Check each line of the entries. Copy the ones that contain the string "orange".

(Colored object counting data)
==========

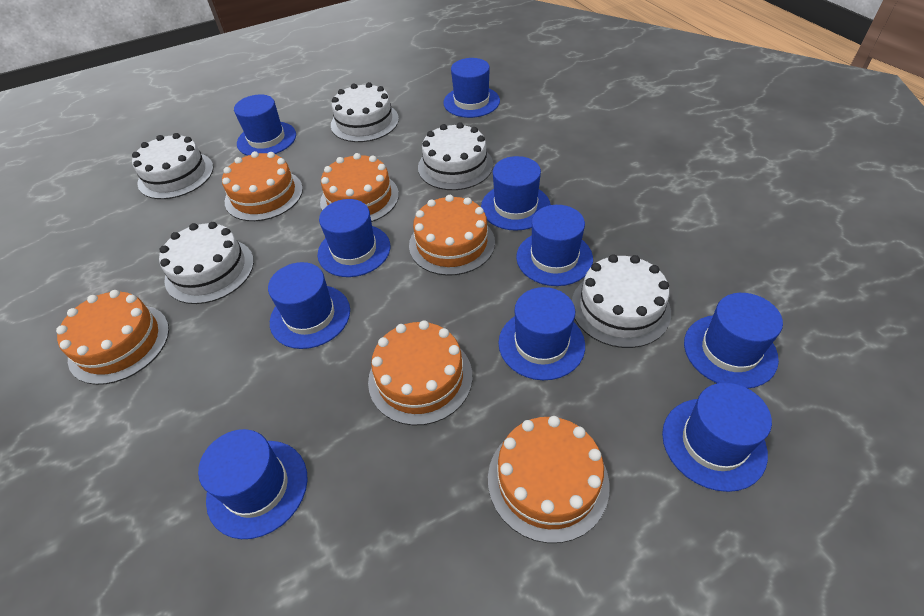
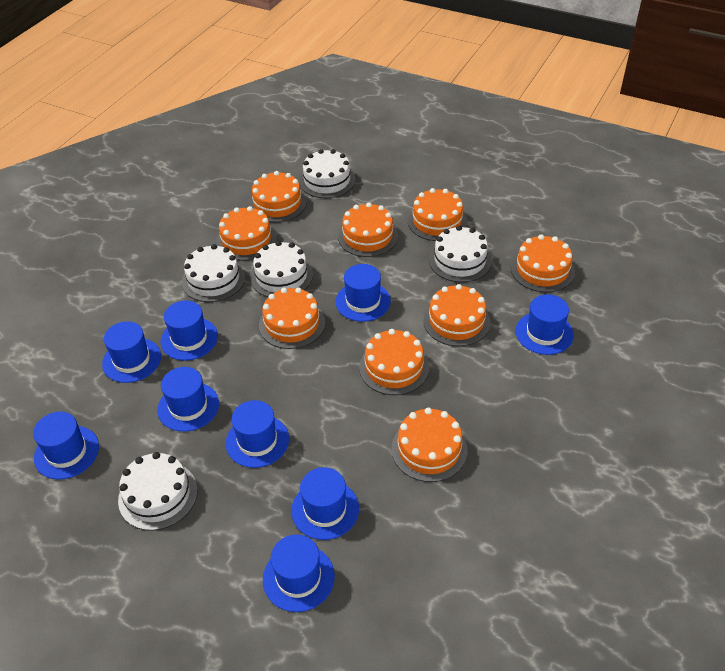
blue hat: [198,429,308,539] [234,94,296,156] [268,262,350,349] [317,199,390,277] [443,58,500,118] [481,156,551,231] [499,287,585,380] [516,205,593,286] [662,383,772,492] [684,293,783,388] = 10 -> [33,412,99,479] [102,321,161,383] [158,367,219,432] [161,301,218,361] [226,400,289,468] [263,535,335,612] [291,467,359,540] [336,264,391,322] [516,294,574,355] = 9
orange cake: [56,290,169,385] [222,151,303,221] [320,153,399,222] [368,320,473,425] [409,195,495,276] [488,416,610,543] = 6 -> [216,206,277,261] [249,171,307,222] [259,287,325,349] [338,202,398,257] [359,329,429,395] [391,407,467,482] [408,188,467,241] [423,284,490,346] [511,234,575,292] = 9

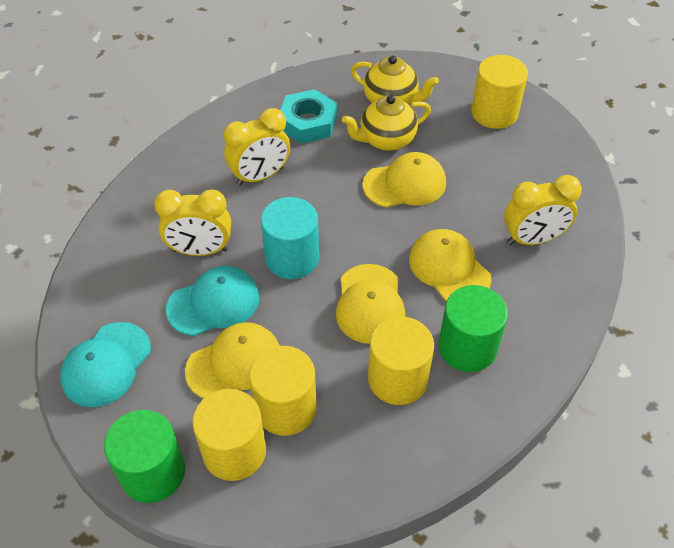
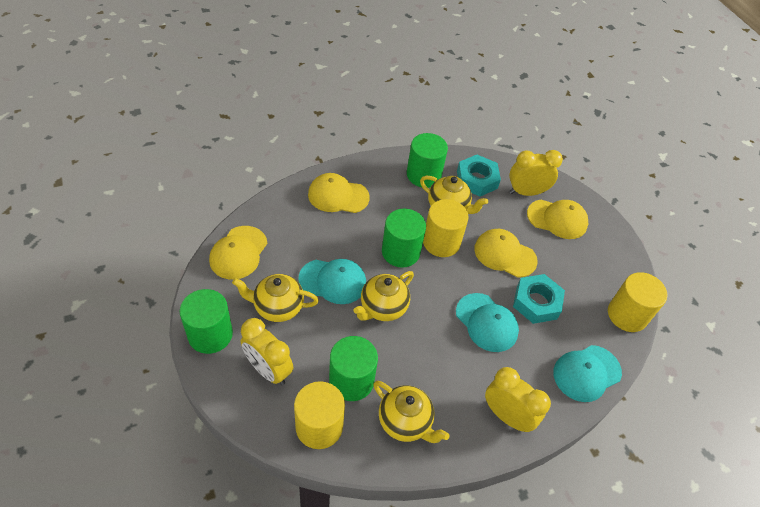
green cylinder: [104,410,185,503] [439,285,508,372] = 2 -> [179,289,233,354] [329,336,378,401] [382,209,426,268] [407,133,448,188] = 4
turquoise cap: [60,322,151,407] [166,266,259,336] = 2 -> [298,259,366,304] [456,293,519,352] [553,345,622,402] = 3
turquoise cylinder: [261,197,319,279] = 1 -> none = 0
turquoise nut: [280,89,337,144] = 1 -> [457,155,501,197] [513,274,565,324] = 2
yellow cylinder: [193,389,266,481] [249,346,317,436] [368,317,434,405] [471,55,528,129] = 4 -> [294,381,345,449] [423,199,469,257] [608,272,668,332] = 3
yellow teapot: [342,95,431,151] [351,56,439,104] = 2 -> [232,274,319,322] [353,271,414,321] [373,381,450,443] [420,176,488,214] = 4

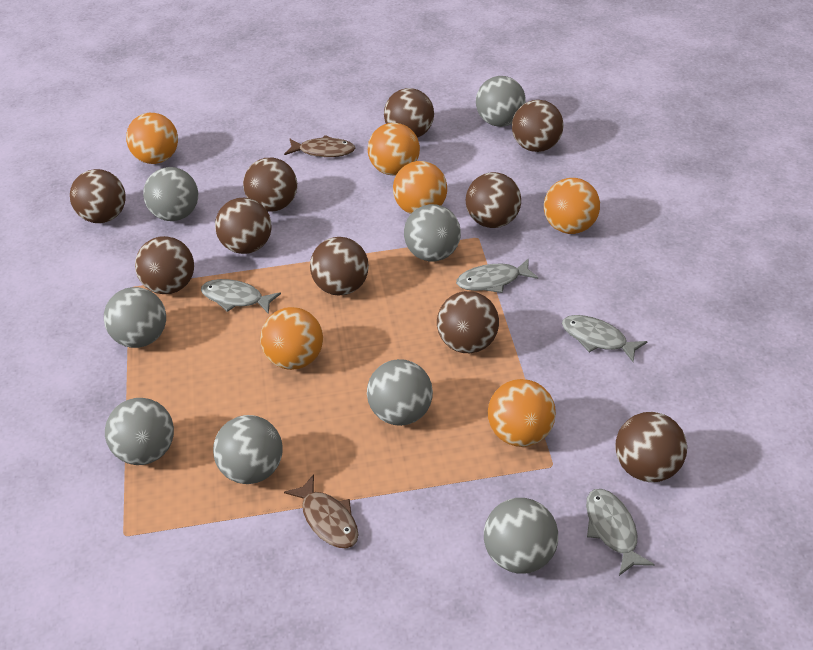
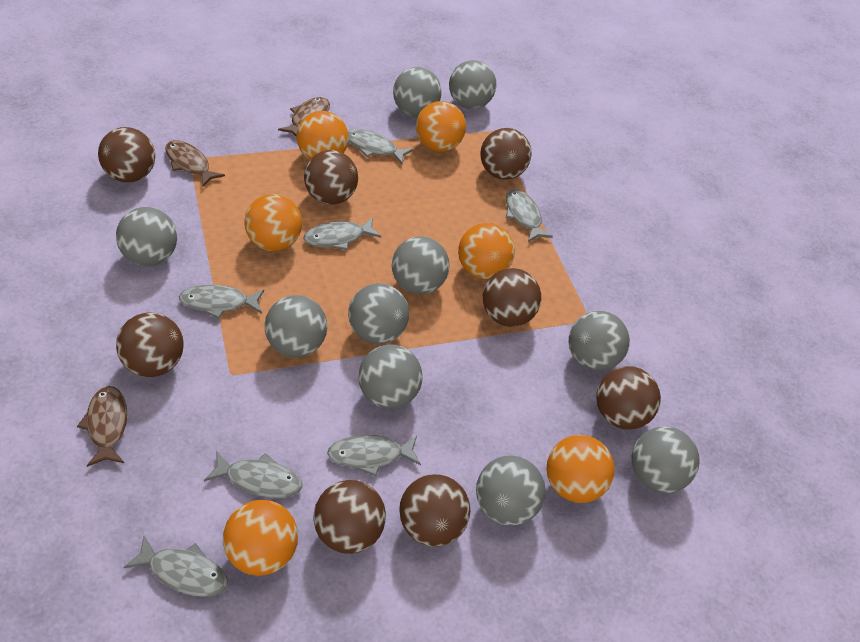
brown ball: [70,169,126,223] [135,236,194,294] [215,198,272,254] [243,158,297,212] [310,237,369,296] [384,88,434,138] [437,291,499,353] [466,172,521,228] [512,100,563,152] [615,412,687,482] = 10 -> [98,127,155,182] [116,313,184,377] [304,150,358,204] [314,480,386,554] [399,474,471,547] [480,128,532,180] [483,268,541,327] [596,366,661,430] = 8
brown fish: [284,135,356,157] [284,474,358,549] = 2 -> [77,386,127,467] [165,140,225,187] [278,97,330,137] = 3
grey ball: [104,287,166,348] [105,398,174,465] [143,167,198,221] [213,415,283,484] [367,359,433,426] [404,204,461,261] [476,76,526,127] [484,498,558,574] = 8 -> [116,207,177,266] [264,295,327,358] [348,283,409,344] [358,344,423,409] [392,236,450,294] [393,67,442,117] [449,60,496,109] [476,455,546,526] [569,311,630,371] [631,427,700,493] = 10
grey fish: [201,279,281,314] [456,258,538,293] [562,315,647,362] [586,489,655,576] = 4 -> [124,536,228,597] [179,285,264,319] [204,452,302,498] [304,217,381,250] [327,435,421,477] [348,129,413,164] [506,189,553,242] = 7

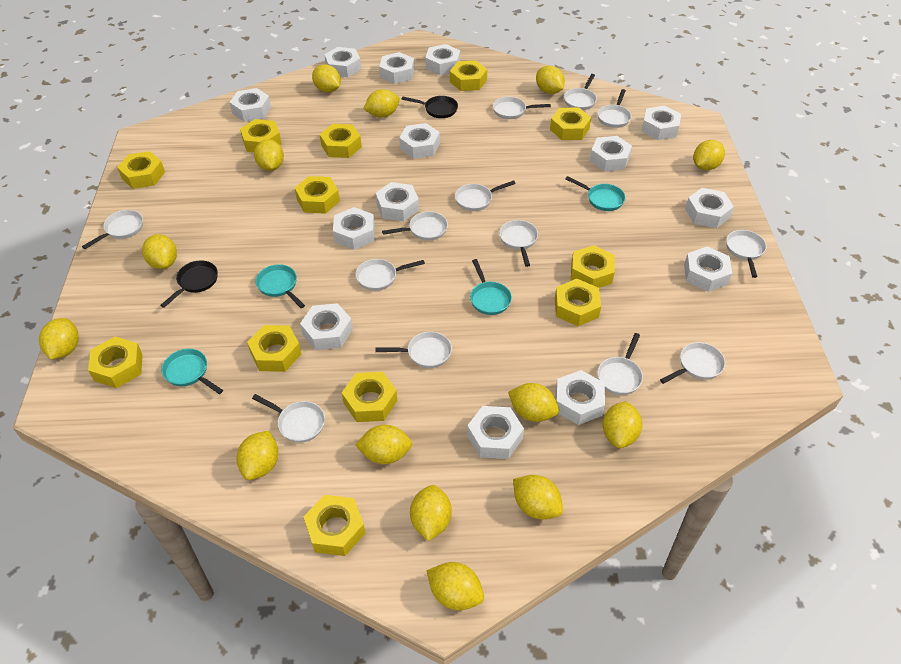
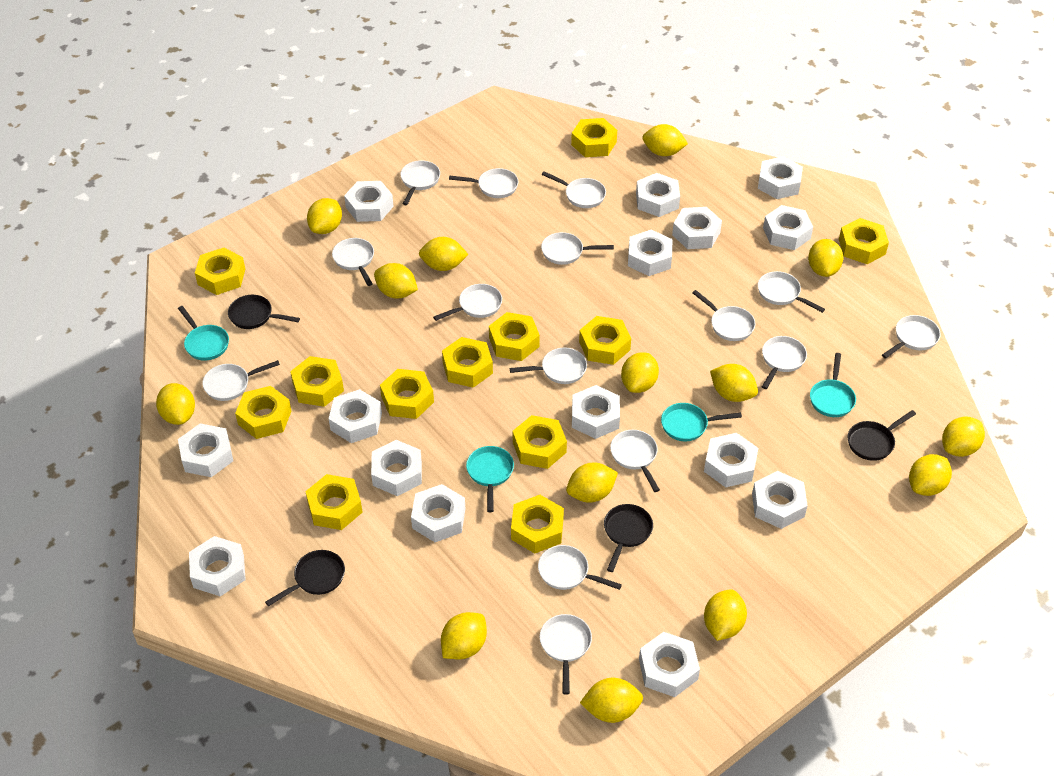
black pan: [160,260,218,308] [402,96,458,118] = 2 -> [228,295,300,329] [265,550,345,607] [604,504,653,572] [848,410,916,461] = 4
white nut: [230,88,271,122] [300,303,353,350] [324,47,361,77] [333,207,375,250] [376,182,419,221] [379,52,414,84] [399,123,440,159] [425,44,460,75] [467,406,524,459] [555,370,605,425] [590,136,632,172] [641,106,681,140] [684,246,732,292] [685,188,734,228] = 14 -> [178,423,233,477] [189,536,246,596] [329,389,382,443] [344,181,394,222] [371,440,422,496] [411,484,465,542] [572,385,620,439] [628,229,672,276] [636,173,680,217] [639,632,700,697] [672,207,722,249] [704,433,758,488] [752,471,808,529] [758,156,803,199] [763,205,813,250] = 15
white pan: [82,210,143,249] [252,394,325,443] [356,259,425,291] [375,332,452,368] [382,211,448,241] [455,180,516,211] [493,97,551,119] [499,220,538,267] [564,74,597,110] [597,333,643,395] [598,89,631,128] [660,342,725,384] [726,230,767,278] = 13 -> [202,360,280,401] [332,238,374,286] [400,160,440,205] [433,284,502,321] [449,168,518,198] [510,348,587,384] [538,545,622,590] [539,614,592,695] [541,171,606,208] [541,232,614,265] [610,430,660,492] [692,290,755,341] [758,271,825,313] [762,336,807,389] [882,315,941,359] = 15

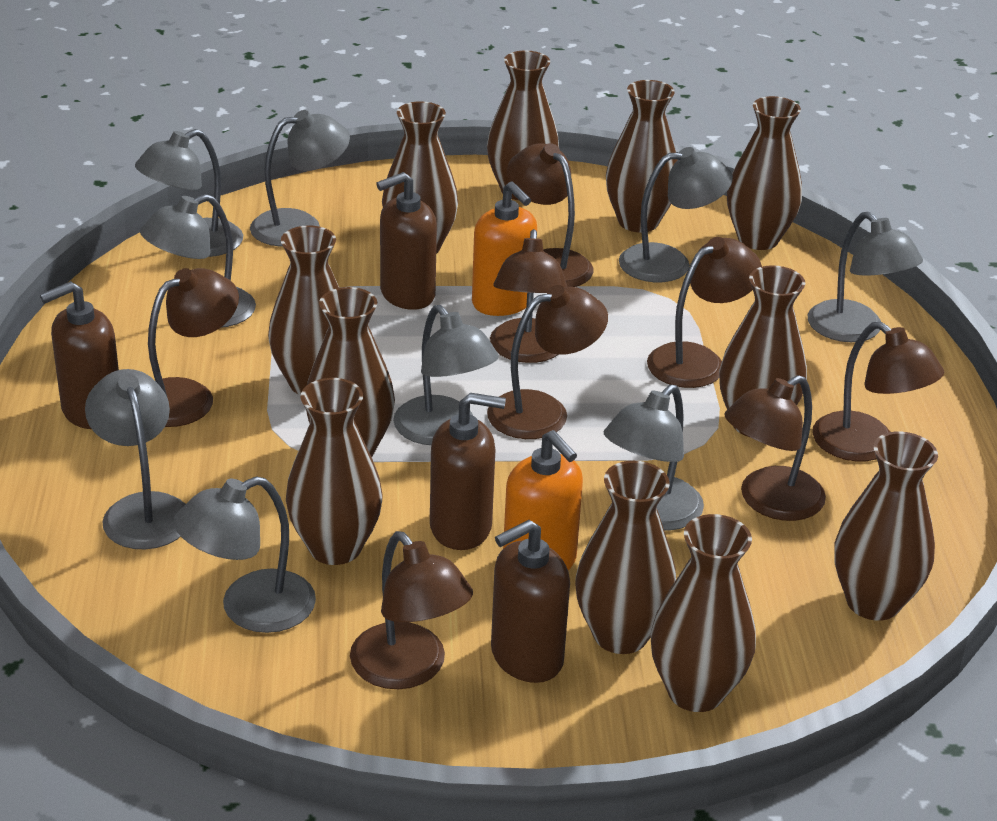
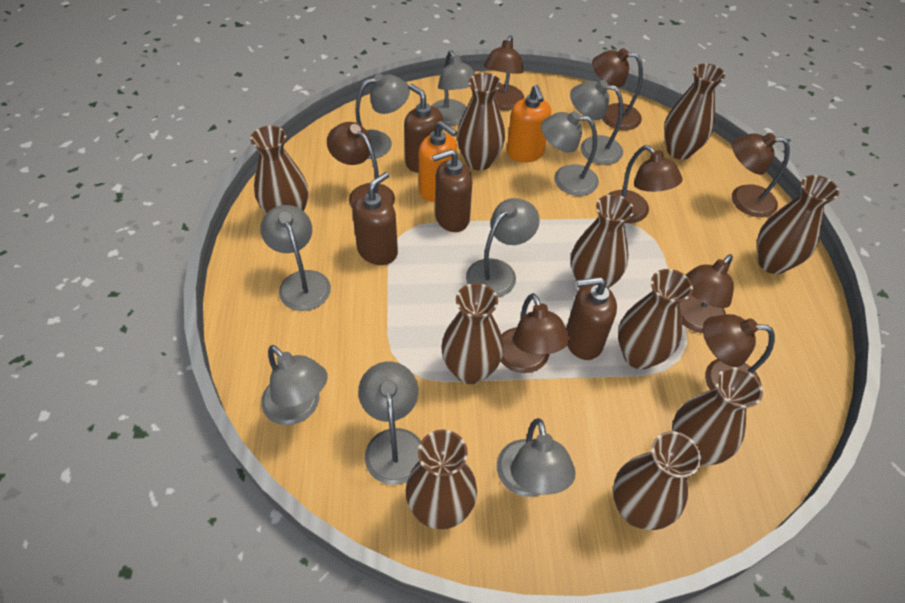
brown vase: [268,225,339,395] [286,378,382,565] [306,287,395,457] [382,101,458,254] [487,50,559,200] [575,461,676,654] [606,80,678,233] [650,514,756,712] [719,265,807,437] [727,96,802,250] [834,431,938,621] = 11 -> [250,126,308,213] [406,430,477,529] [441,283,504,384] [457,73,505,171] [571,194,634,288] [613,431,702,530] [618,269,693,369] [664,63,725,159] [672,367,763,466] [757,175,839,274] = 10

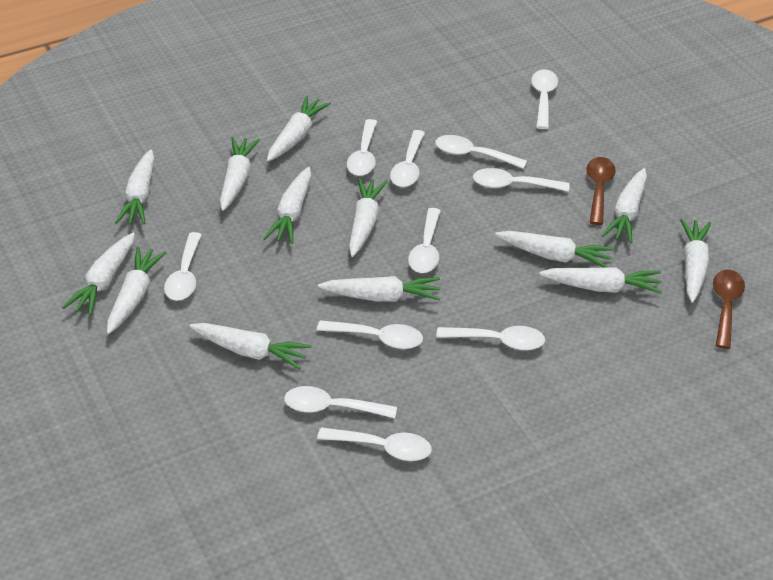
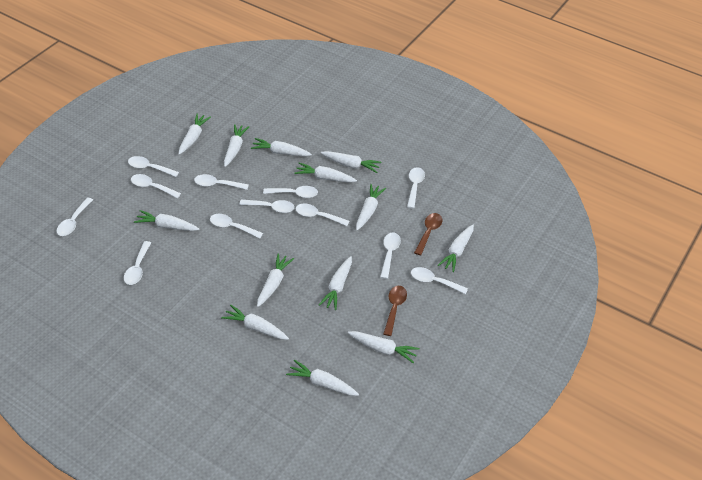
white spoon: [164,232,202,301] [284,386,397,418] [317,320,423,349] [317,427,432,461] [347,119,377,176] [390,130,425,187] [408,208,441,273] [435,135,527,169] [436,326,545,351] [473,168,570,192] [531,69,558,129] = 11 -> [57,198,93,236] [124,241,151,285] [128,156,179,177] [131,174,181,198] [194,174,249,190] [210,214,263,238] [239,200,294,213] [263,186,318,198] [296,204,349,226] [380,233,401,279] [407,167,425,208] [411,267,468,294] = 12

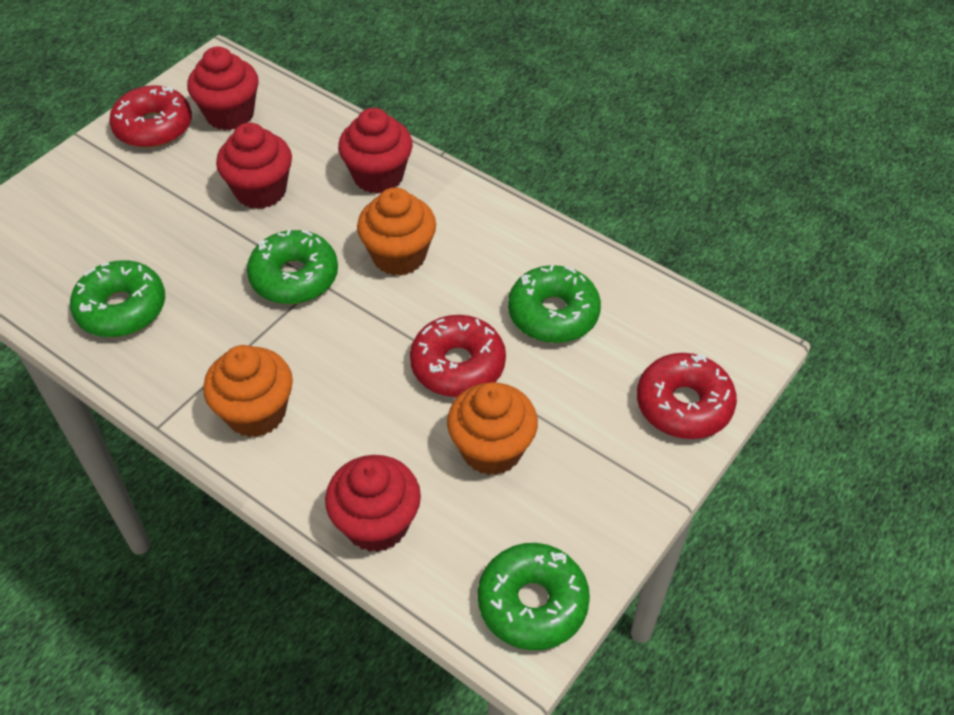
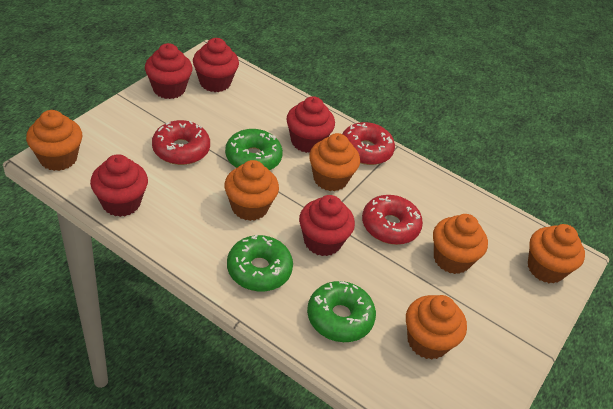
green donut: [70,260,165,337] [247,229,338,304] [478,543,590,650] [508,265,601,343] = 4 -> [225,129,283,170] [227,235,293,291] [307,281,376,342] = 3
orange cupcake: [203,345,293,437] [357,187,436,276] [447,382,538,475] = 3 -> [26,110,82,171] [224,160,279,221] [309,133,360,191] [406,295,467,360] [433,214,488,274] [528,224,585,284] = 6
red cupcake: [187,46,259,130] [216,123,292,209] [325,455,421,552] [338,108,413,194] = 4 -> [90,154,148,217] [145,43,192,99] [193,38,239,92] [286,96,335,153] [299,195,355,256] = 5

==========

* _Response to the exercise_
orange cake: [56,290,169,385] [222,151,303,221] [320,153,399,222] [368,320,473,425] [409,195,495,276] [488,416,610,543] = 6 -> [216,206,277,261] [249,171,307,222] [259,287,325,349] [338,202,398,257] [359,329,429,395] [391,407,467,482] [408,188,467,241] [423,284,490,346] [511,234,575,292] = 9
orange cupcake: [203,345,293,437] [357,187,436,276] [447,382,538,475] = 3 -> [26,110,82,171] [224,160,279,221] [309,133,360,191] [406,295,467,360] [433,214,488,274] [528,224,585,284] = 6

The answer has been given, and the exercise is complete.